◆ **Your assignment**: If an entry holds a picture, leave that picture out; copy everything else exactly.

◆ **Data in this exercise**:
= = = =

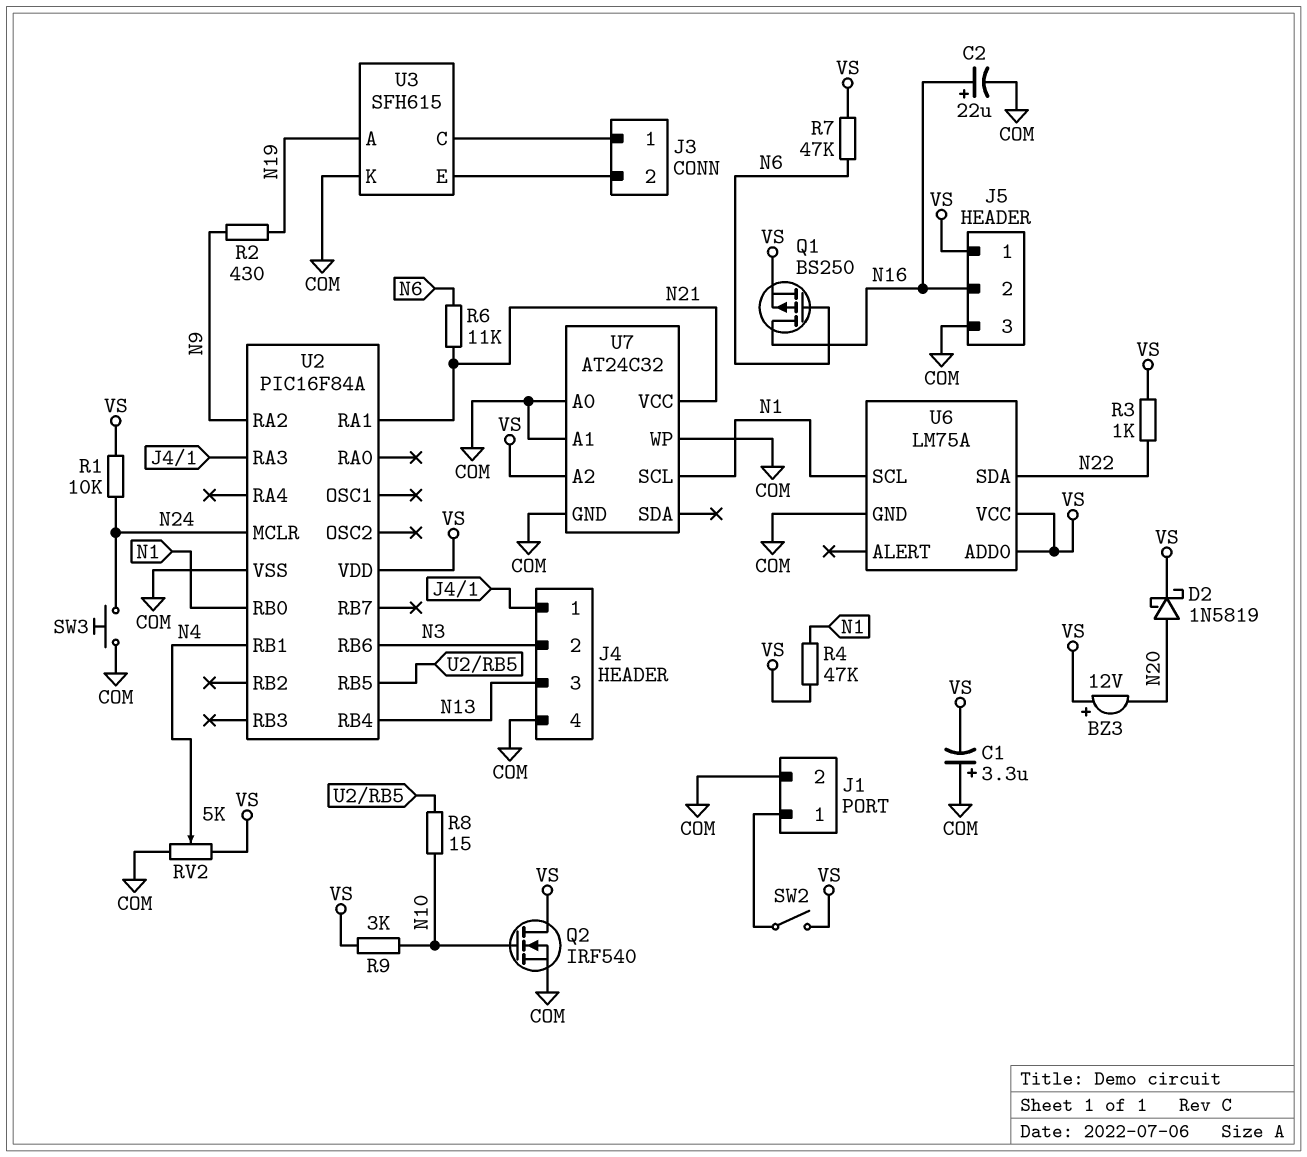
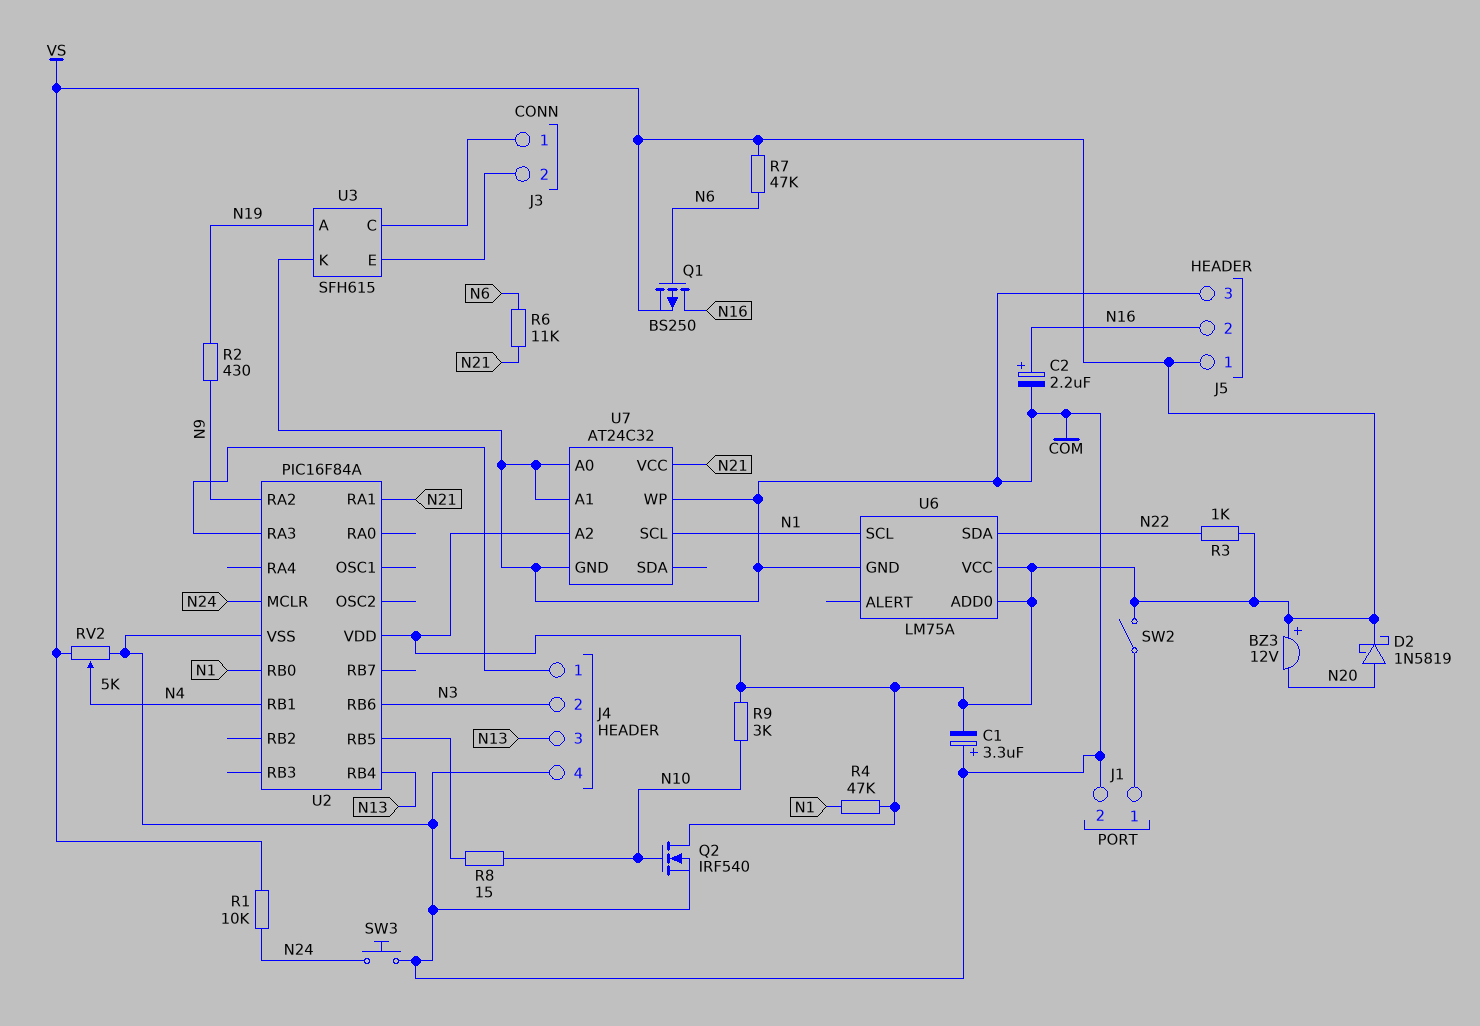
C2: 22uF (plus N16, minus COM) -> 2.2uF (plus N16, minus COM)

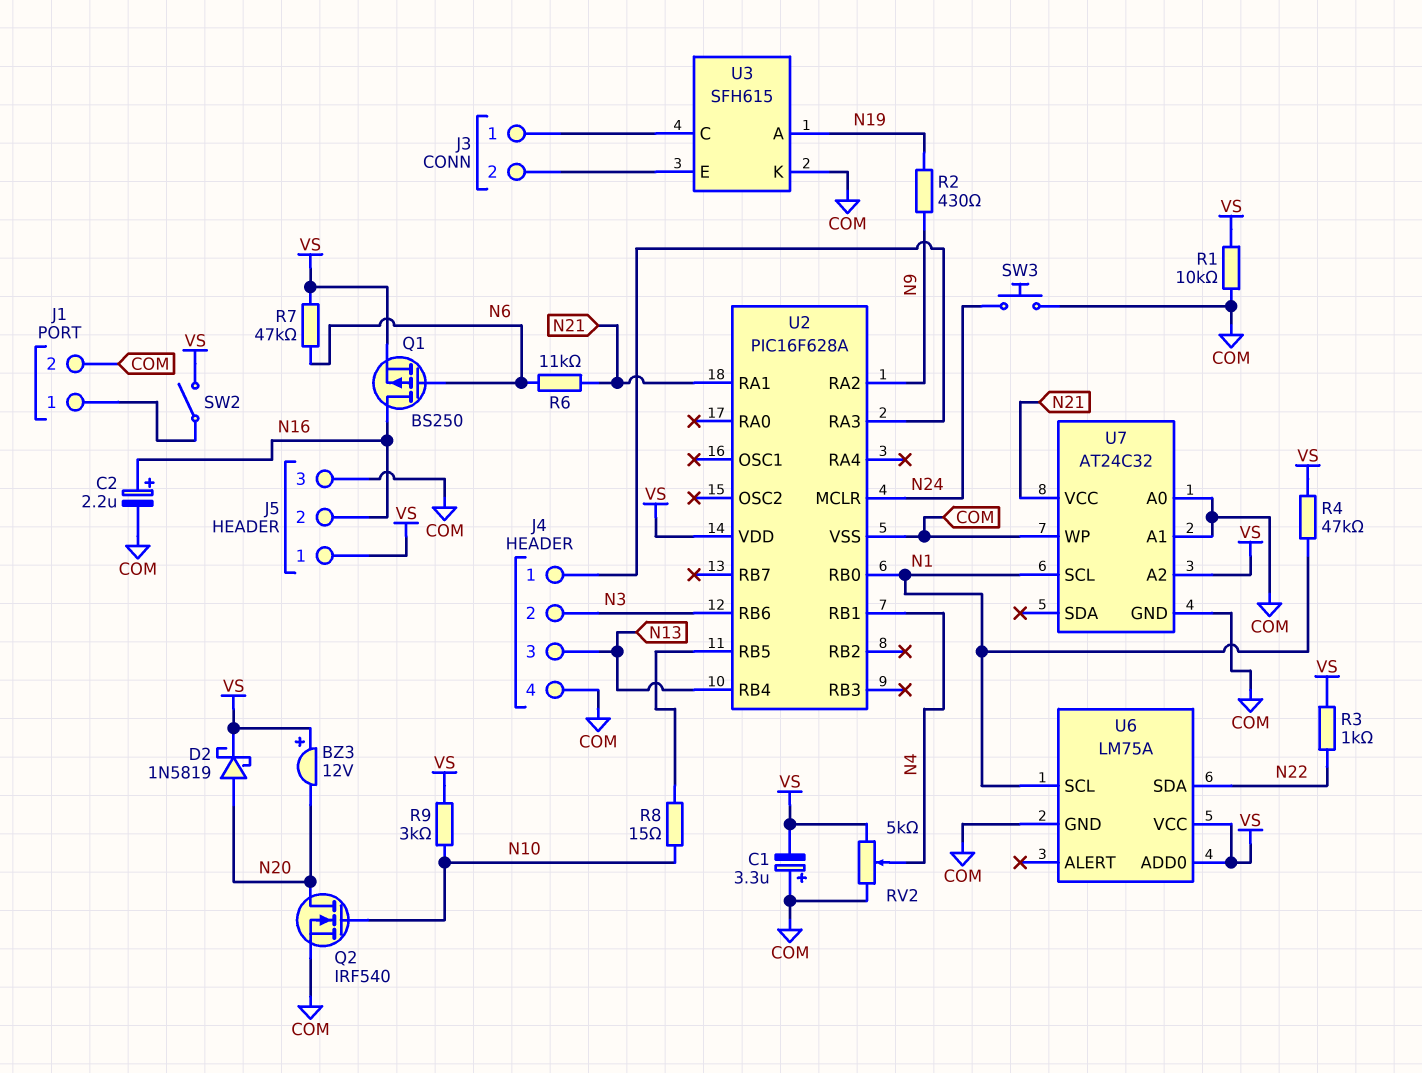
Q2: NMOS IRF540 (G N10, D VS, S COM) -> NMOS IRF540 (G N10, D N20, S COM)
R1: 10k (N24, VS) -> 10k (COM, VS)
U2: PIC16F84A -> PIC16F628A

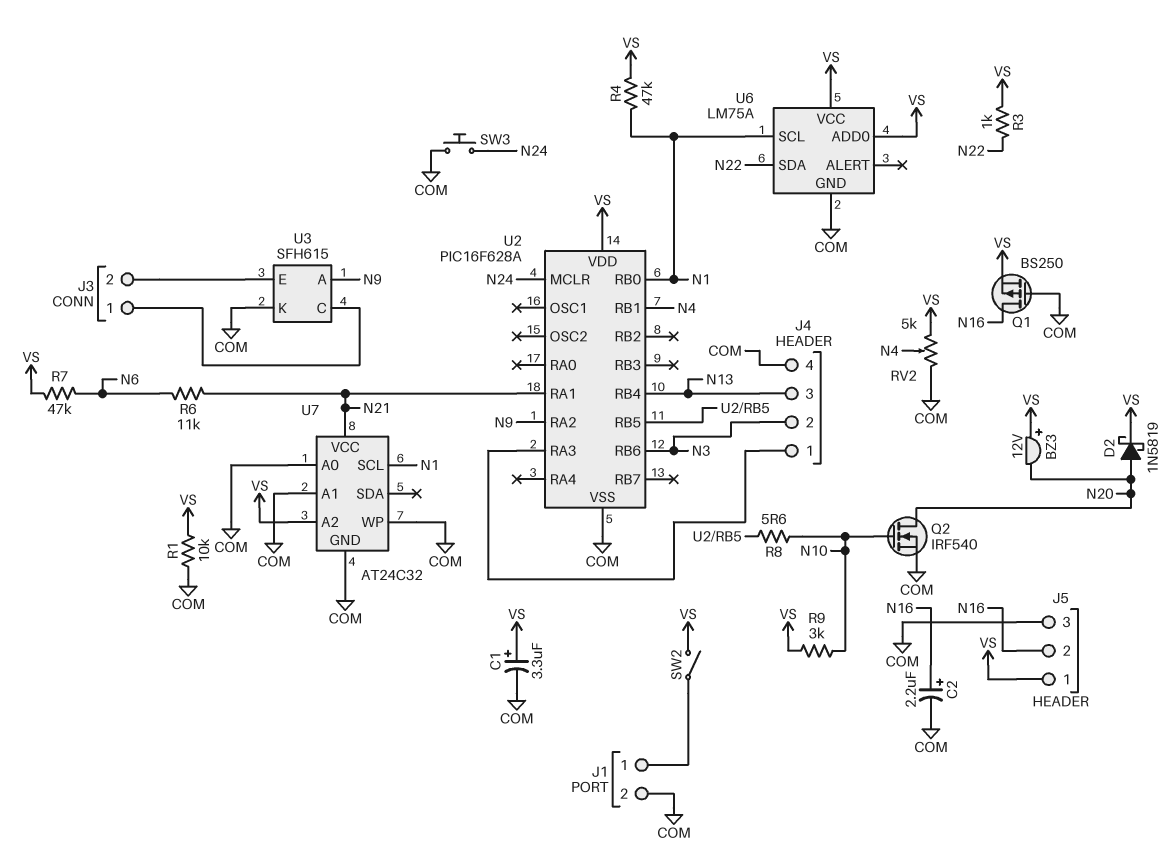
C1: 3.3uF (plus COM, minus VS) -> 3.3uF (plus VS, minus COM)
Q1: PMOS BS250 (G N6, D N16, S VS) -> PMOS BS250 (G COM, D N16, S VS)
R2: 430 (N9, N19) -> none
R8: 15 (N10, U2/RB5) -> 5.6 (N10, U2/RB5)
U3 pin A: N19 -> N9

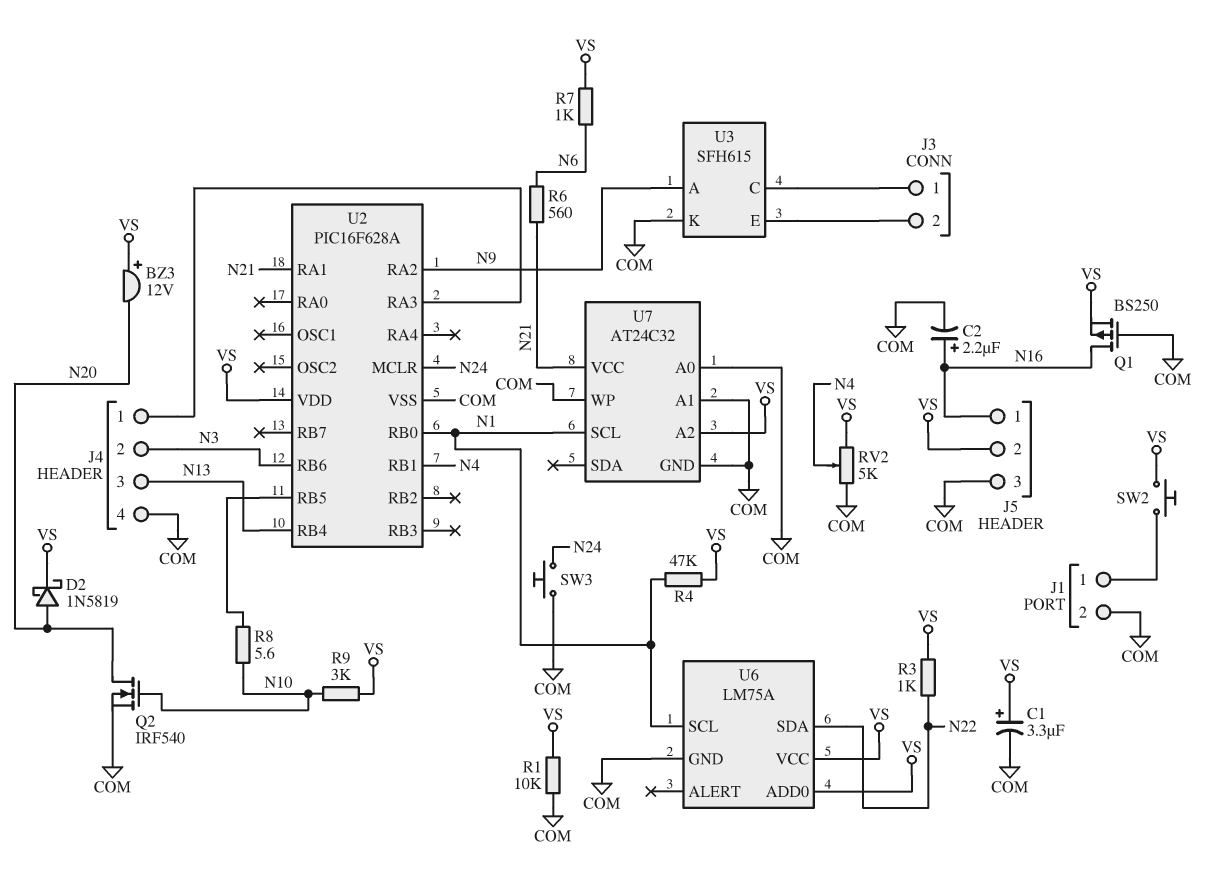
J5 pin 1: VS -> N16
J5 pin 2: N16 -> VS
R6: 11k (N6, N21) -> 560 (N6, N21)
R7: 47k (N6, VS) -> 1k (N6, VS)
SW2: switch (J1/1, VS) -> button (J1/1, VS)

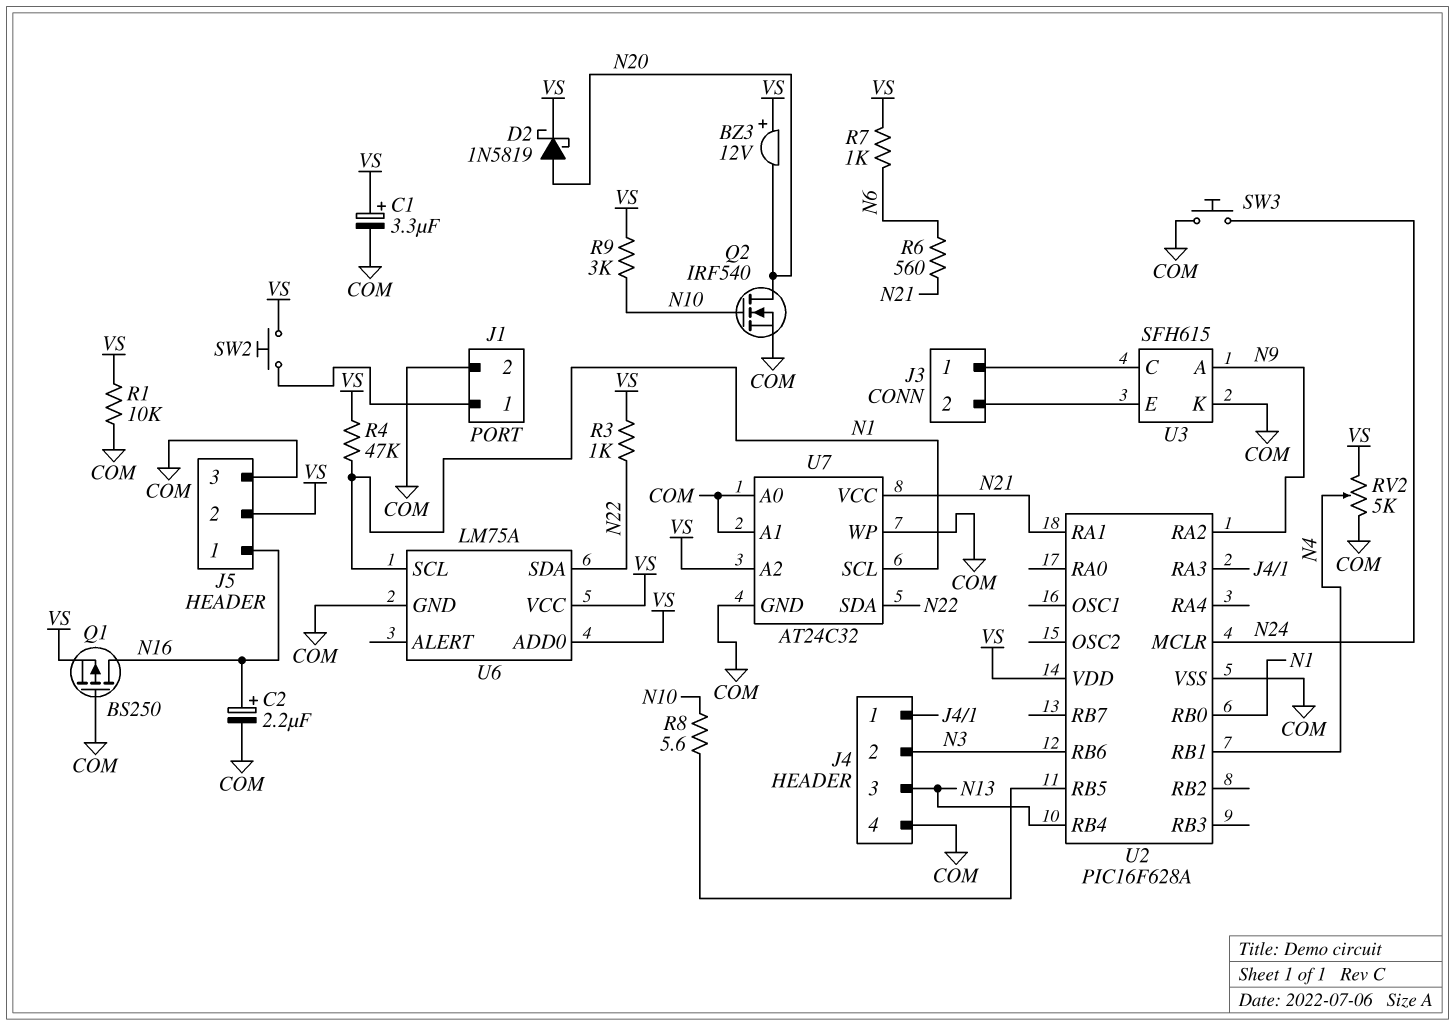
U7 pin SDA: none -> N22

= = = =

◆ **Output**:
C2: 22uF (plus N16, minus COM) -> 2.2uF (plus N16, minus COM)

Q2: NMOS IRF540 (G N10, D VS, S COM) -> NMOS IRF540 (G N10, D N20, S COM)
R1: 10k (N24, VS) -> 10k (COM, VS)
U2: PIC16F84A -> PIC16F628A

C1: 3.3uF (plus COM, minus VS) -> 3.3uF (plus VS, minus COM)
Q1: PMOS BS250 (G N6, D N16, S VS) -> PMOS BS250 (G COM, D N16, S VS)
R2: 430 (N9, N19) -> none
R8: 15 (N10, U2/RB5) -> 5.6 (N10, U2/RB5)
U3 pin A: N19 -> N9

J5 pin 1: VS -> N16
J5 pin 2: N16 -> VS
R6: 11k (N6, N21) -> 560 (N6, N21)
R7: 47k (N6, VS) -> 1k (N6, VS)
SW2: switch (J1/1, VS) -> button (J1/1, VS)

U7 pin SDA: none -> N22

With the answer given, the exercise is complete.